**Exercise aim:** In the data below, find the line containing "camera: 20 degrees right, 10 degrees up", then set down that line and every later line up to and including the line containing "(906, 514) = (724, 552): purple", exactly.

**Data to process:**
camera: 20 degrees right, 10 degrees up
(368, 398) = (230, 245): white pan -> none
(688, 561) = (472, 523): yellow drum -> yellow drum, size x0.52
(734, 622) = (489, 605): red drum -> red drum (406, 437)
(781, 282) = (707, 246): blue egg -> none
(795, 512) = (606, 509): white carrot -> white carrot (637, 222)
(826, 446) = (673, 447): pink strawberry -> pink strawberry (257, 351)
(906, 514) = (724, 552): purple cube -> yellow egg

* * *

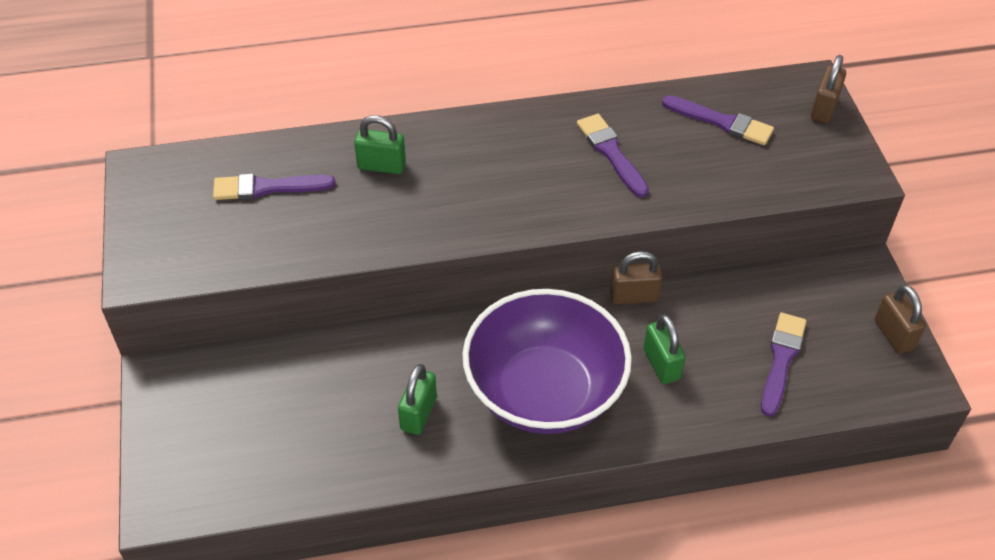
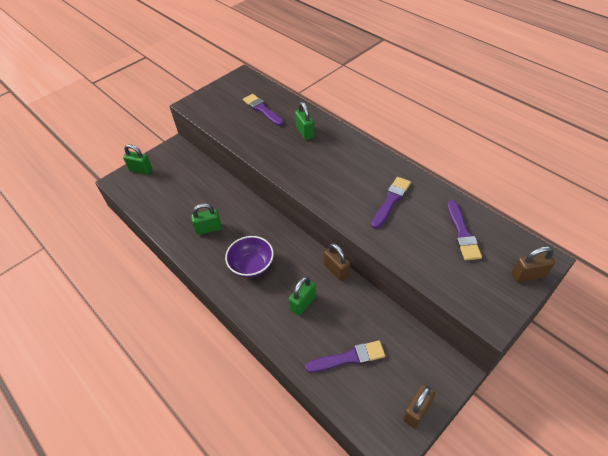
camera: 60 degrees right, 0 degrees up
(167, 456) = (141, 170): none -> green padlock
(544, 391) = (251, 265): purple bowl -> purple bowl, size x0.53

--

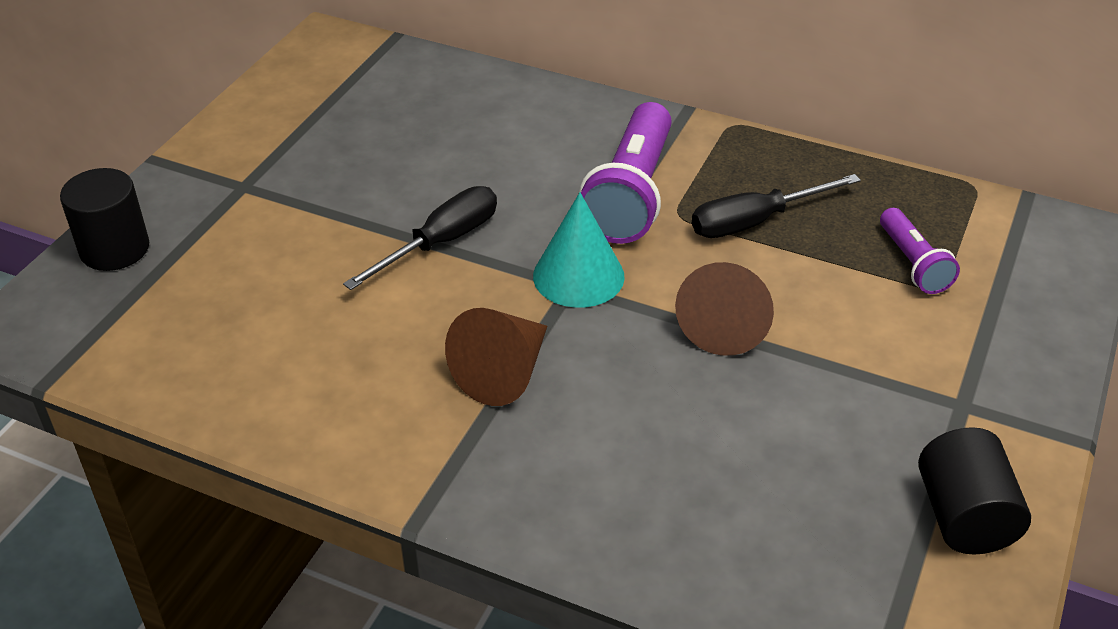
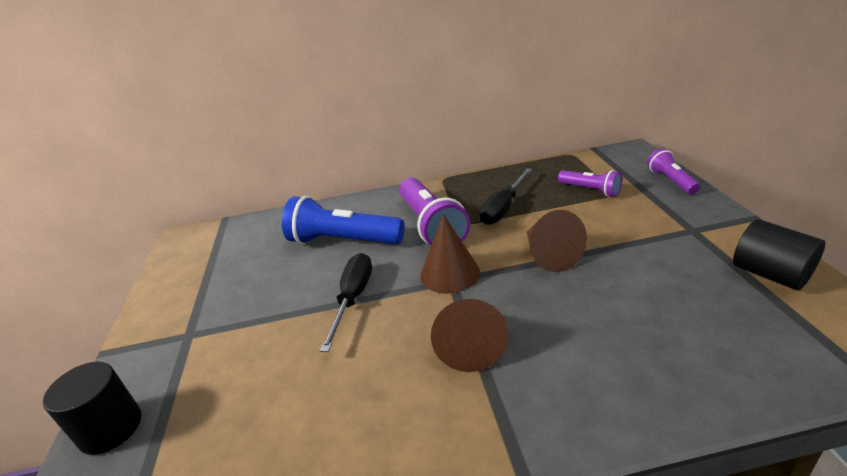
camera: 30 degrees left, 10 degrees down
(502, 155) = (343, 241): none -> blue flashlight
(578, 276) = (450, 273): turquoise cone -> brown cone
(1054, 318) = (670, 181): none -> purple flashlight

**Response to this task:**
camera: 20 degrees right, 10 degrees up
(368, 398) = (230, 245): white pan -> none
(688, 561) = (472, 523): yellow drum -> yellow drum, size x0.52
(734, 622) = (489, 605): red drum -> red drum (406, 437)
(781, 282) = (707, 246): blue egg -> none
(795, 512) = (606, 509): white carrot -> white carrot (637, 222)
(826, 446) = (673, 447): pink strawberry -> pink strawberry (257, 351)
(906, 514) = (724, 552): purple cube -> yellow egg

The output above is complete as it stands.